What you are asked to do -
Each line from the opening of the listing below through the line that contains "banner.pdf: [408,729,435,765] ->" is to be output exactly as written.
·····
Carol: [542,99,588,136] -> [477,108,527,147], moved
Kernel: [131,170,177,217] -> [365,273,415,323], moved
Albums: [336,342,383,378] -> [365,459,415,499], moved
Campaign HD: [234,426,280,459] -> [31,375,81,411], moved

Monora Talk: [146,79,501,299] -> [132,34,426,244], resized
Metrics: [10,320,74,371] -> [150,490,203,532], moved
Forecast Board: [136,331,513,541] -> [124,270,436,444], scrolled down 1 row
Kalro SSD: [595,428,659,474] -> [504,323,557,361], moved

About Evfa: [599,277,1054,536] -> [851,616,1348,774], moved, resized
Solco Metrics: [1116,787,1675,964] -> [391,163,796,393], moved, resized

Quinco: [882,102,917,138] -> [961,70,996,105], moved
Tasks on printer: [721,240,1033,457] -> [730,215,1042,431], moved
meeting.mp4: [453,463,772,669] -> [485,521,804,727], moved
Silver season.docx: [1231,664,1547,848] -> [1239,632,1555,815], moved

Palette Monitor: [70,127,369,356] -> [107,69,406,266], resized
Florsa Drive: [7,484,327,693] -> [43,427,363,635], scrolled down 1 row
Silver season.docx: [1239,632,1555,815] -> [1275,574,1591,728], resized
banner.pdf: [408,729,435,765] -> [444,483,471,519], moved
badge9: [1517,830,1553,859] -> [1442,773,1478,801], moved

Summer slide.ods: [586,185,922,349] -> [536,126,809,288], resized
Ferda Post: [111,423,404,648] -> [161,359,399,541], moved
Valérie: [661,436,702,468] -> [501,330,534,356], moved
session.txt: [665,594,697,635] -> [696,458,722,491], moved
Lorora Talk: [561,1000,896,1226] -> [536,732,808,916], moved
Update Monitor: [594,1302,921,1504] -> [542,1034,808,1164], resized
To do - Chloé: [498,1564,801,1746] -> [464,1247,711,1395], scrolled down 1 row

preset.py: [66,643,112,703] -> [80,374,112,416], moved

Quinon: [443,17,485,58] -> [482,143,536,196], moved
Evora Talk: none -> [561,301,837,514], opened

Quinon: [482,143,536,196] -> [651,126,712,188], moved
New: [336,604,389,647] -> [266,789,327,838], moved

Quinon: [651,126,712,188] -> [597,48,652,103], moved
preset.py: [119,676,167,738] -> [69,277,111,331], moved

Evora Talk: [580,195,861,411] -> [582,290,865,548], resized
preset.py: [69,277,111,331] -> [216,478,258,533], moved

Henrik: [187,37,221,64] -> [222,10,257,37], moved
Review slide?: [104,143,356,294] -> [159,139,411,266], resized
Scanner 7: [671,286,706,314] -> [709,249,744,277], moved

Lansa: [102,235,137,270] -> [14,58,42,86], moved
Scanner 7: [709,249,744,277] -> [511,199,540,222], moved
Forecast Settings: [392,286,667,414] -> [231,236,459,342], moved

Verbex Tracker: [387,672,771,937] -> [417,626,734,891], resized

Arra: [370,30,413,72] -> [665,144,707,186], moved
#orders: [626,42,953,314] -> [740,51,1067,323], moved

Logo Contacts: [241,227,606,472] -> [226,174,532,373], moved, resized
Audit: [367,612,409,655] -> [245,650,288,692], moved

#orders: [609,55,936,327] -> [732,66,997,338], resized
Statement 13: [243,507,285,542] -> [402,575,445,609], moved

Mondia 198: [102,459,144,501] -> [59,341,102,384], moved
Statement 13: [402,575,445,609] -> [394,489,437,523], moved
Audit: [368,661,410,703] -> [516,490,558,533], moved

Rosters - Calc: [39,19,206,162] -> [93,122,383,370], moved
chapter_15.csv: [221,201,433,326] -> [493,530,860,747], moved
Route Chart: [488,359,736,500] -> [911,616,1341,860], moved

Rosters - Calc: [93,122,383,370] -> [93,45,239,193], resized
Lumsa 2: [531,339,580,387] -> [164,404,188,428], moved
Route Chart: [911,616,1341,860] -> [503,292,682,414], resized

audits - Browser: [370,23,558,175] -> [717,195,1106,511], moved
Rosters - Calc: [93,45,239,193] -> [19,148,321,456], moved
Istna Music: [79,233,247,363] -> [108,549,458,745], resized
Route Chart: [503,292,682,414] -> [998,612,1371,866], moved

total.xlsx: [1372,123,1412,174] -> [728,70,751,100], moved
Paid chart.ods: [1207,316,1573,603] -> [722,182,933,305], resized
·····
Your response -
Carol: [542,99,588,136] -> [477,108,527,147], moved
Kernel: [131,170,177,217] -> [365,273,415,323], moved
Albums: [336,342,383,378] -> [365,459,415,499], moved
Campaign HD: [234,426,280,459] -> [31,375,81,411], moved

Monora Talk: [146,79,501,299] -> [132,34,426,244], resized
Metrics: [10,320,74,371] -> [150,490,203,532], moved
Forecast Board: [136,331,513,541] -> [124,270,436,444], scrolled down 1 row
Kalro SSD: [595,428,659,474] -> [504,323,557,361], moved

About Evfa: [599,277,1054,536] -> [851,616,1348,774], moved, resized
Solco Metrics: [1116,787,1675,964] -> [391,163,796,393], moved, resized

Quinco: [882,102,917,138] -> [961,70,996,105], moved
Tasks on printer: [721,240,1033,457] -> [730,215,1042,431], moved
meeting.mp4: [453,463,772,669] -> [485,521,804,727], moved
Silver season.docx: [1231,664,1547,848] -> [1239,632,1555,815], moved

Palette Monitor: [70,127,369,356] -> [107,69,406,266], resized
Florsa Drive: [7,484,327,693] -> [43,427,363,635], scrolled down 1 row
Silver season.docx: [1239,632,1555,815] -> [1275,574,1591,728], resized
banner.pdf: [408,729,435,765] -> [444,483,471,519], moved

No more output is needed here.